▶ **About this task**
Quote, exactly, the line holding "IC6 pin CV: N010 -> N002" and all lines after it to the end of the records below. Exclude pictures.

▶ **Exercise input**
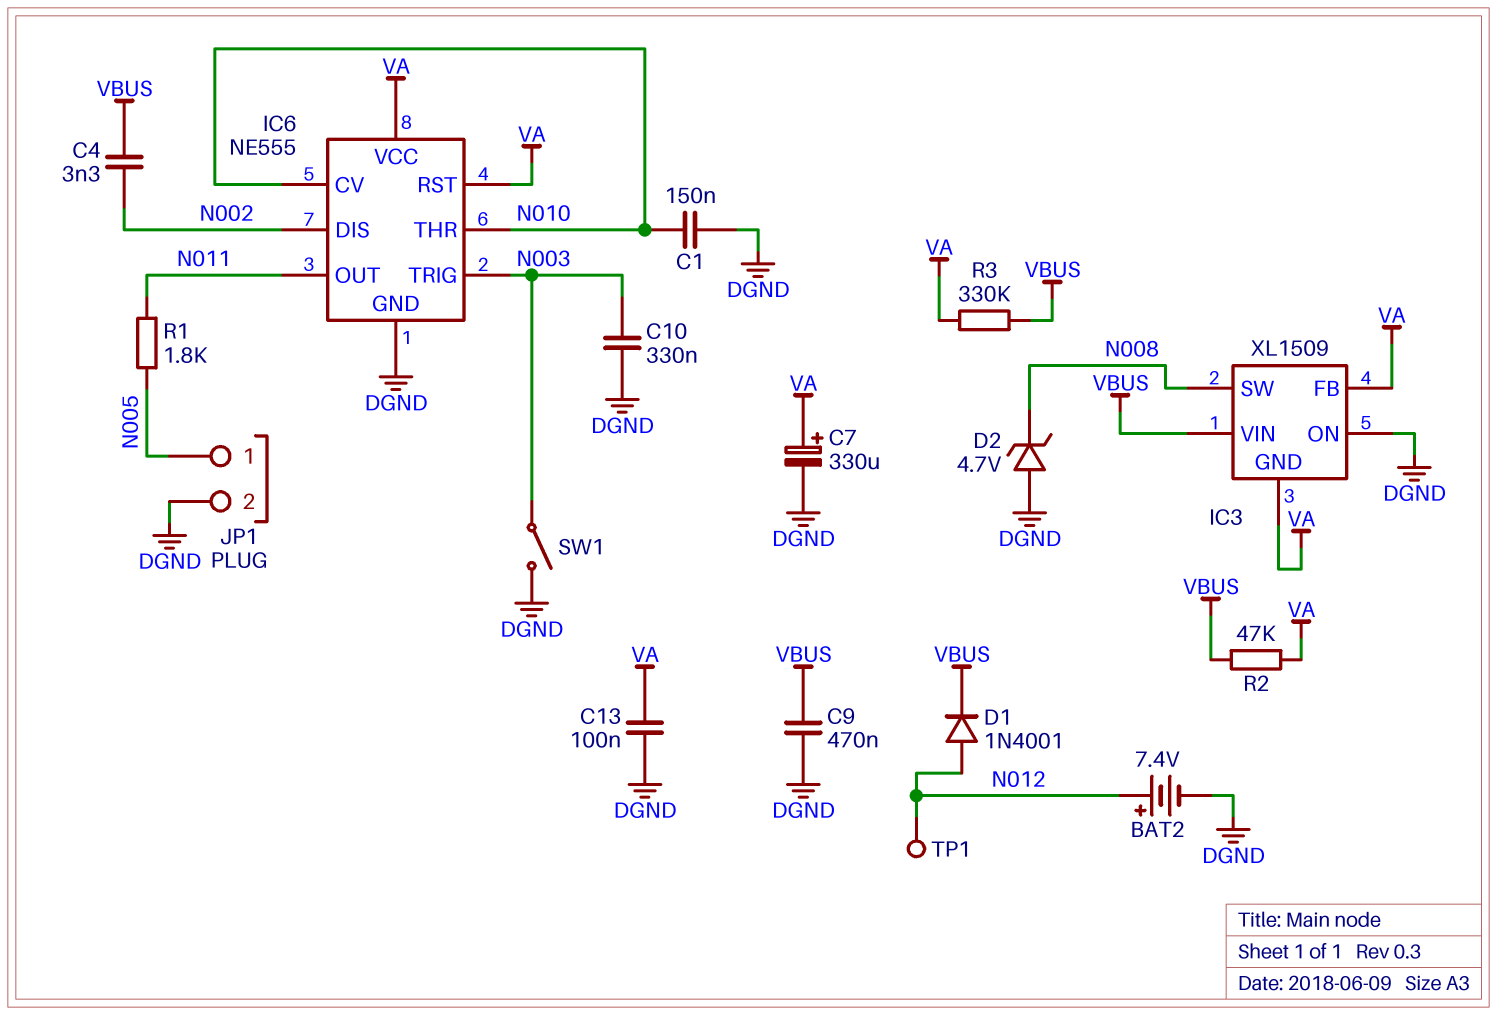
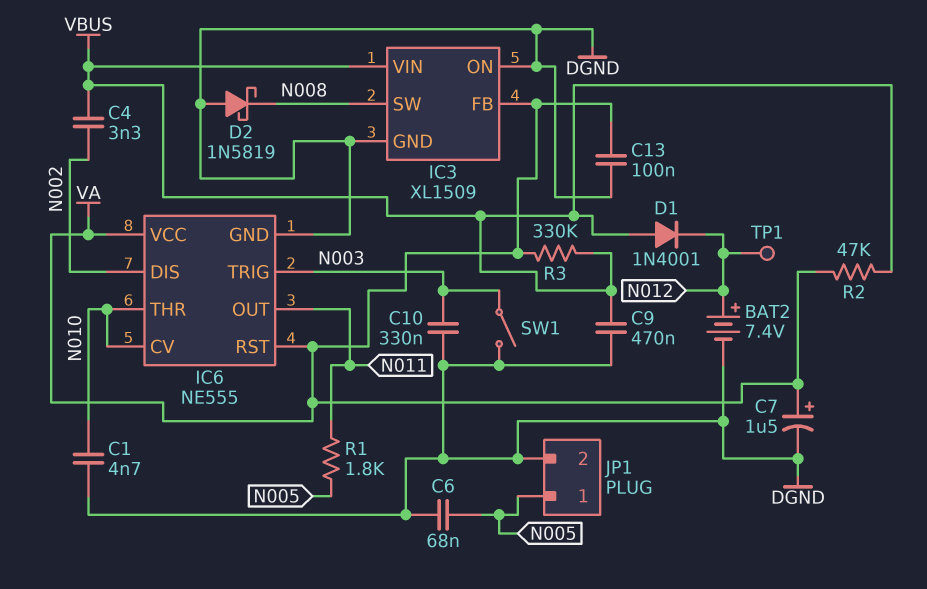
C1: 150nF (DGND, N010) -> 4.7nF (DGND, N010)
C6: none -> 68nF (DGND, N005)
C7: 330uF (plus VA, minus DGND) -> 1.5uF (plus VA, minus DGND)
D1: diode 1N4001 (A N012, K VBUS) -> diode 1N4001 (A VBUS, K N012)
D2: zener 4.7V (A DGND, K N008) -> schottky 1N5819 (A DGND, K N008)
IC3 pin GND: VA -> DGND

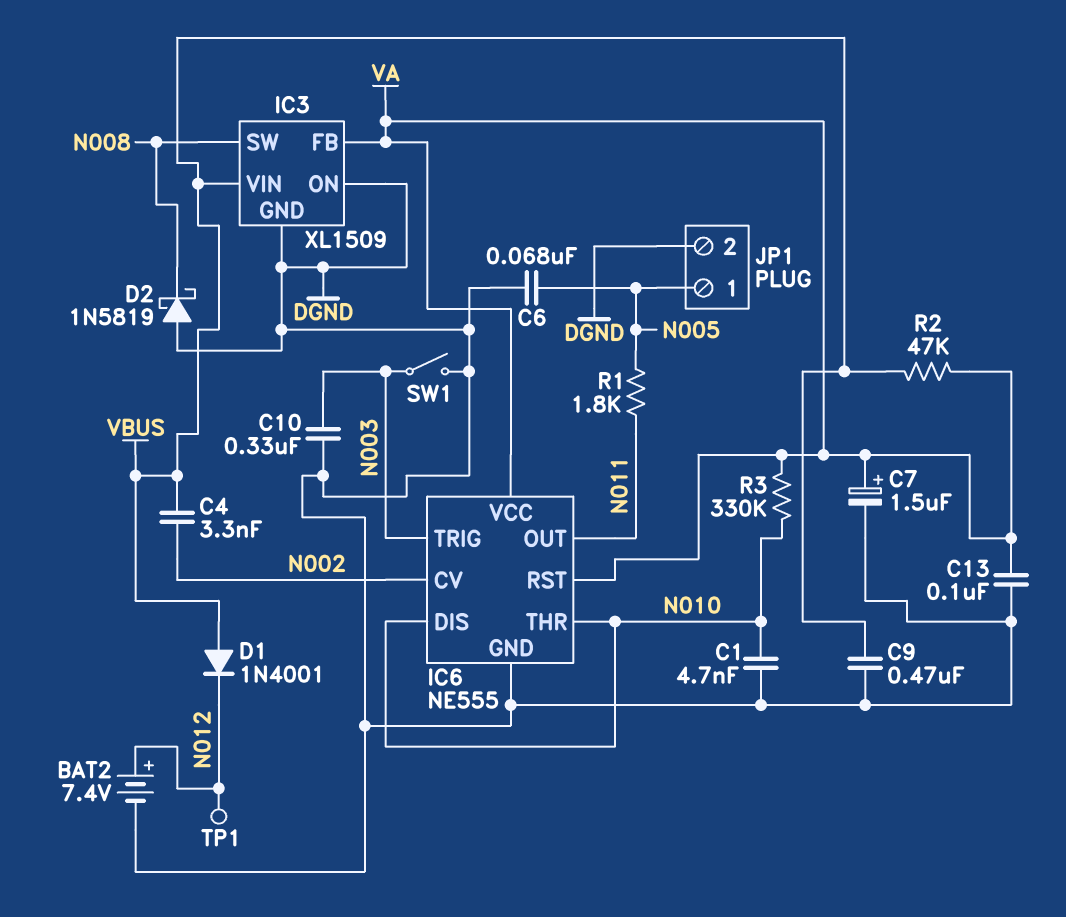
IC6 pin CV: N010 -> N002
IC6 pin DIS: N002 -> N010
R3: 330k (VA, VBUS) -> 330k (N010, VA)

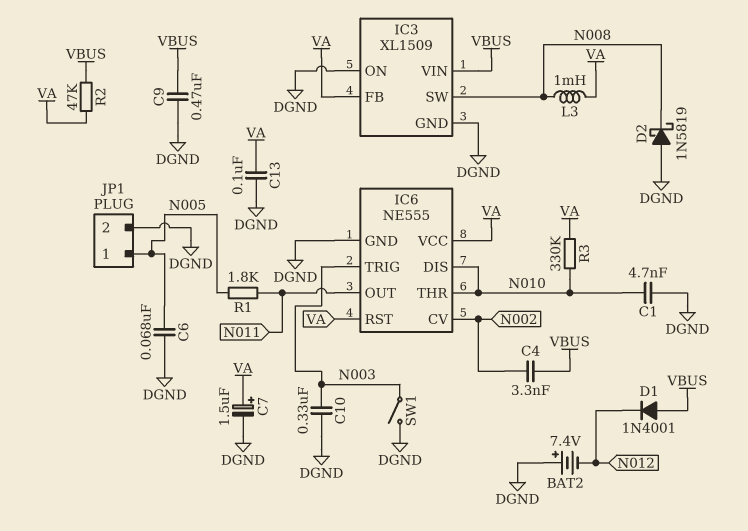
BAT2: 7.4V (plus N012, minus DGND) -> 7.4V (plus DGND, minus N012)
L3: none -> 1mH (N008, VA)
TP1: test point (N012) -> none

▶ **Answer for the task**
IC6 pin CV: N010 -> N002
IC6 pin DIS: N002 -> N010
R3: 330k (VA, VBUS) -> 330k (N010, VA)

BAT2: 7.4V (plus N012, minus DGND) -> 7.4V (plus DGND, minus N012)
L3: none -> 1mH (N008, VA)
TP1: test point (N012) -> none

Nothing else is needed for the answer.